▶ Available data
########################################

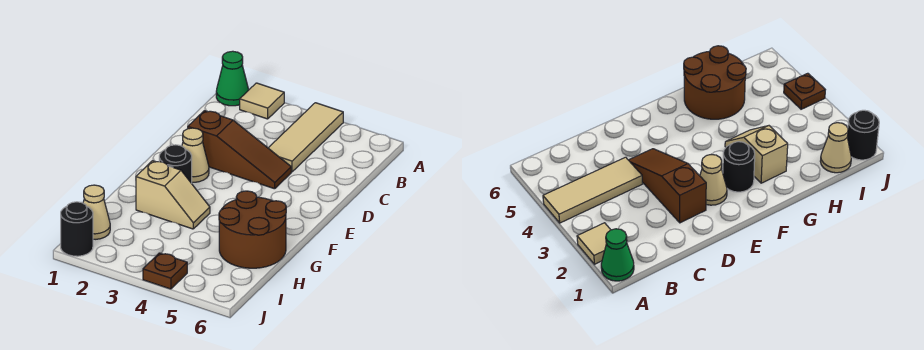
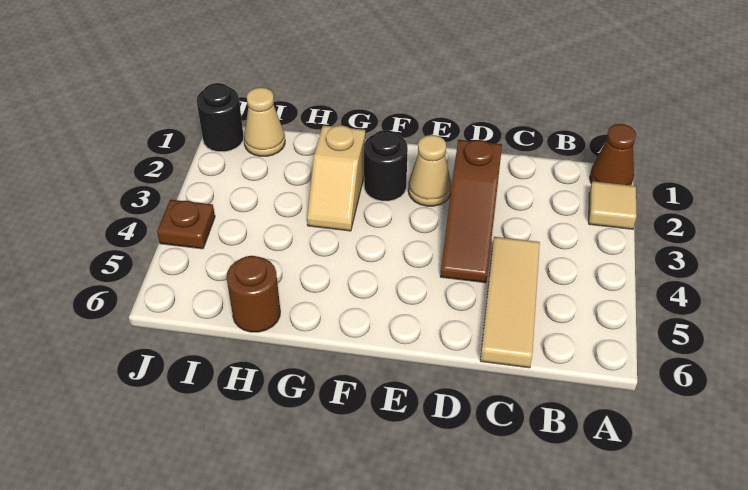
green cone A1 level 1 -> brown cone A1 level 1
tan tile A4:C4 level 1 -> tan tile C4:C6 level 1
brown round brick G5:H6 level 1 -> brown round brick H6 level 1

########################################

▶ Exercise brief
The lines from the one containing "tan tile A4:C4" through the last line of the material above are to be copied exactly, both ends included.

▶ Result for this task
tan tile A4:C4 level 1 -> tan tile C4:C6 level 1
brown round brick G5:H6 level 1 -> brown round brick H6 level 1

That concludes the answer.